§ **DATA PROVIDED**
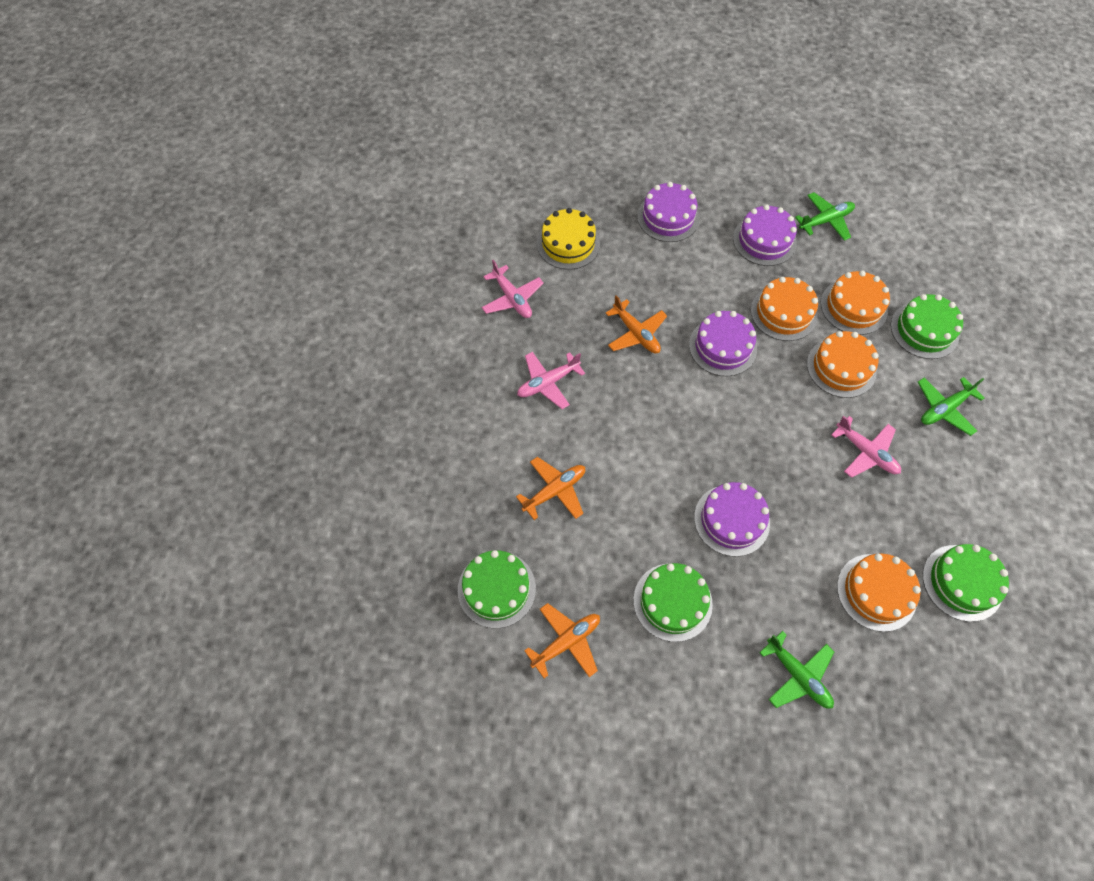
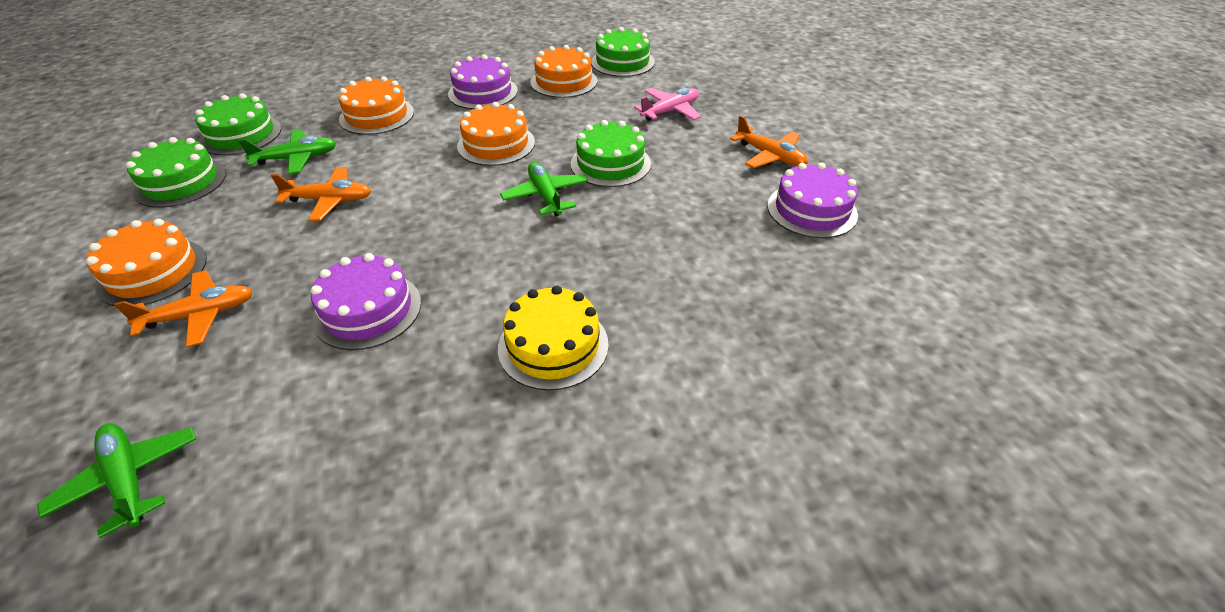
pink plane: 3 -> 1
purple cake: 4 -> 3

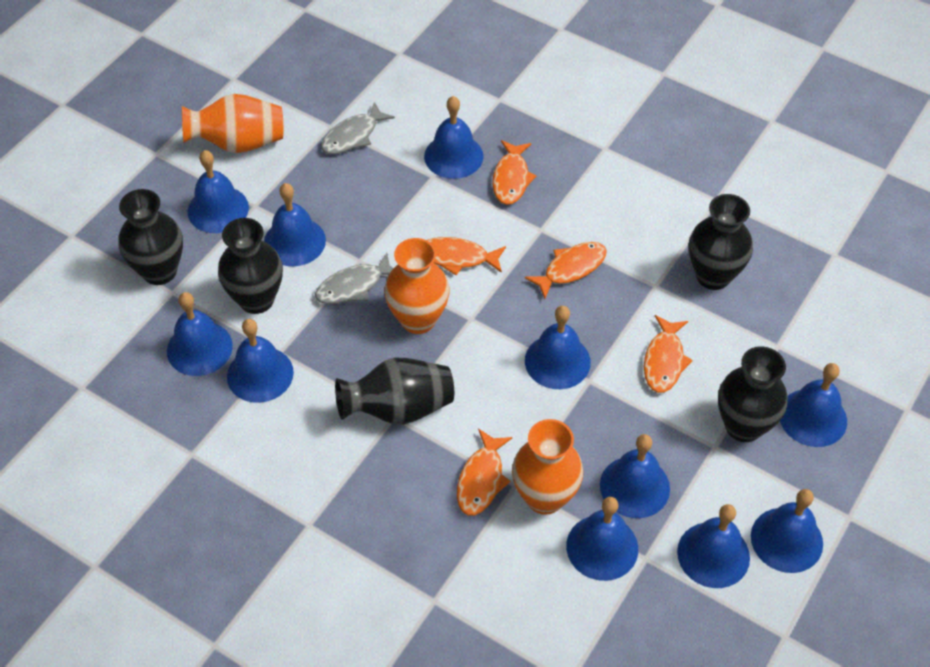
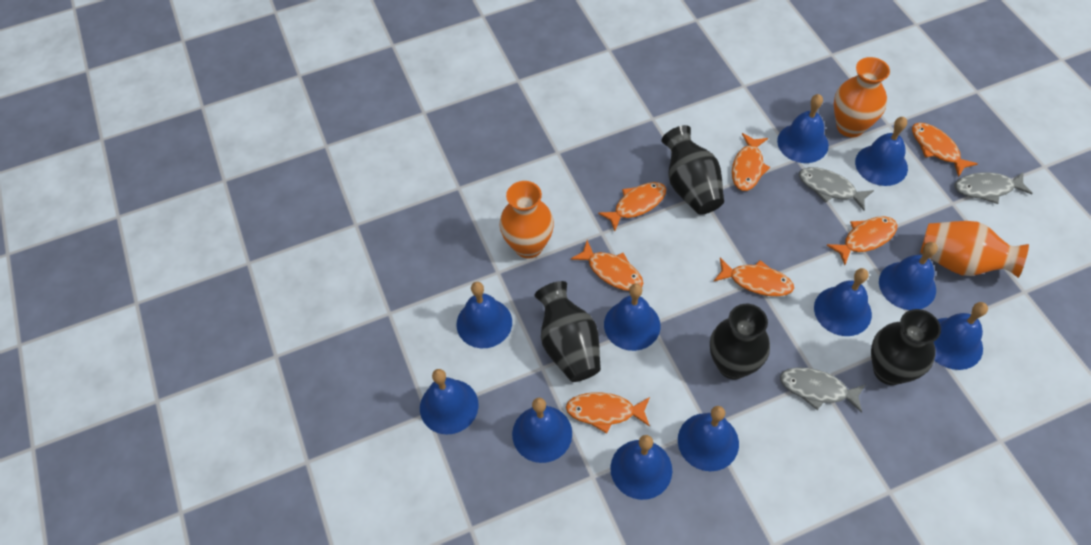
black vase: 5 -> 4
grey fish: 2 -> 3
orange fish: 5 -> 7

§ **ASSIGNMENT**
No image belongs in the copy. Transcribe the full listing verbatim.

§ **ANSWER SPACE**
pink plane: 3 -> 1
purple cake: 4 -> 3

black vase: 5 -> 4
grey fish: 2 -> 3
orange fish: 5 -> 7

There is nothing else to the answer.